TASK BRIEF: Please set out every line of the records below as a numbered list, skipping blank lines and leaving out the pictures.

RECORD EXCERPTS:
-----

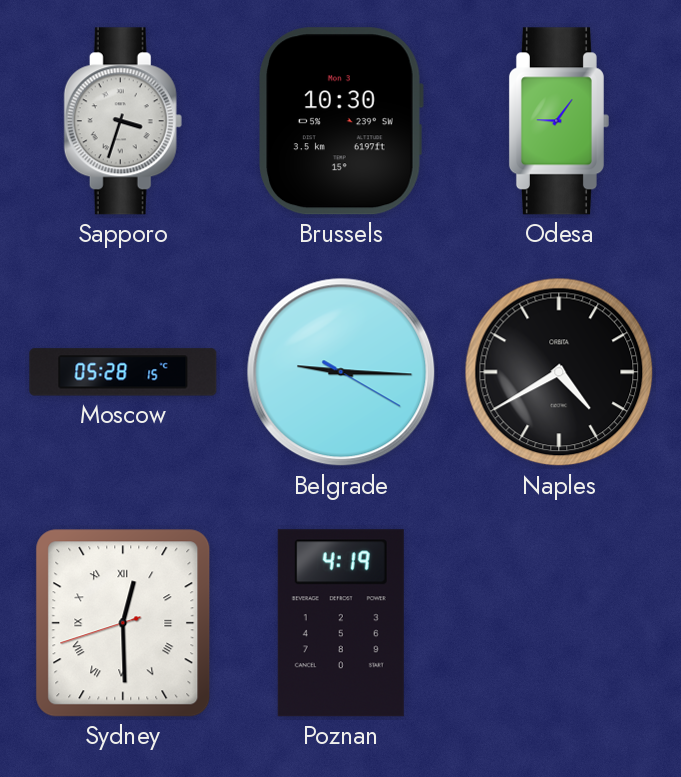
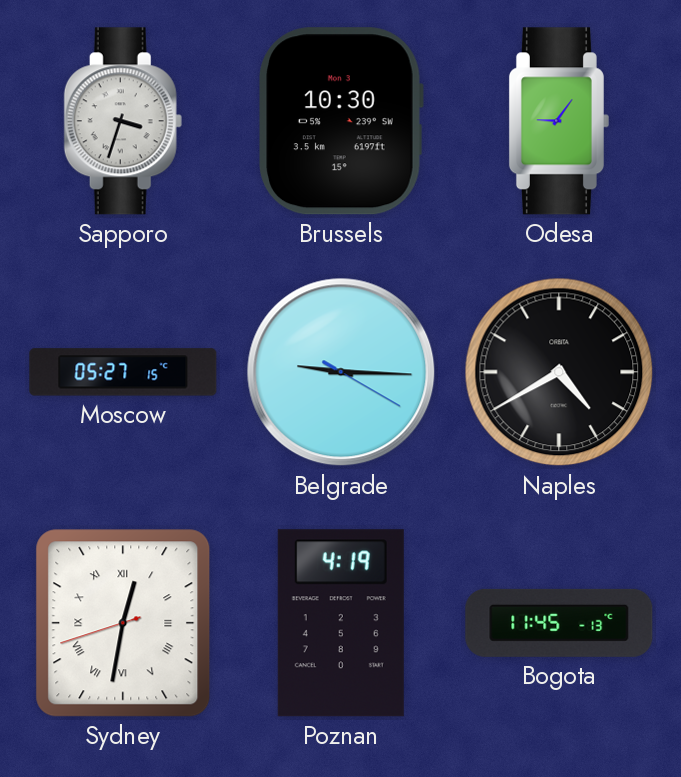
Moscow: 05:28 -> 05:27
Sydney: 12:29 -> 12:31
Bogota: none -> 11:45
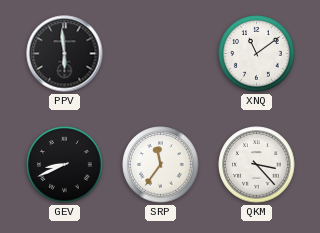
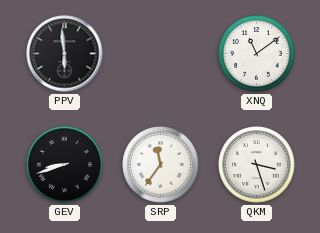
GEV: 8:41 -> 8:42
QKM: 3:23 -> 3:27
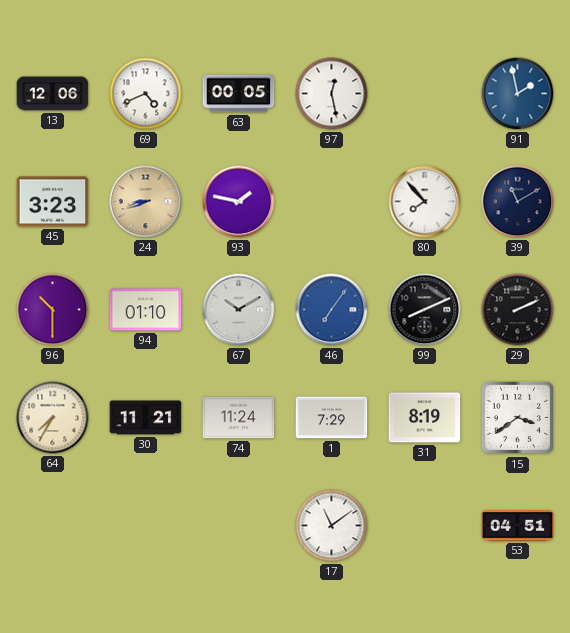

-----

THE COMPLETED TASK:
1. Moscow: 05:28 -> 05:27
2. Sydney: 12:29 -> 12:31
3. Bogota: none -> 11:45
4. GEV: 8:41 -> 8:42
5. QKM: 3:23 -> 3:27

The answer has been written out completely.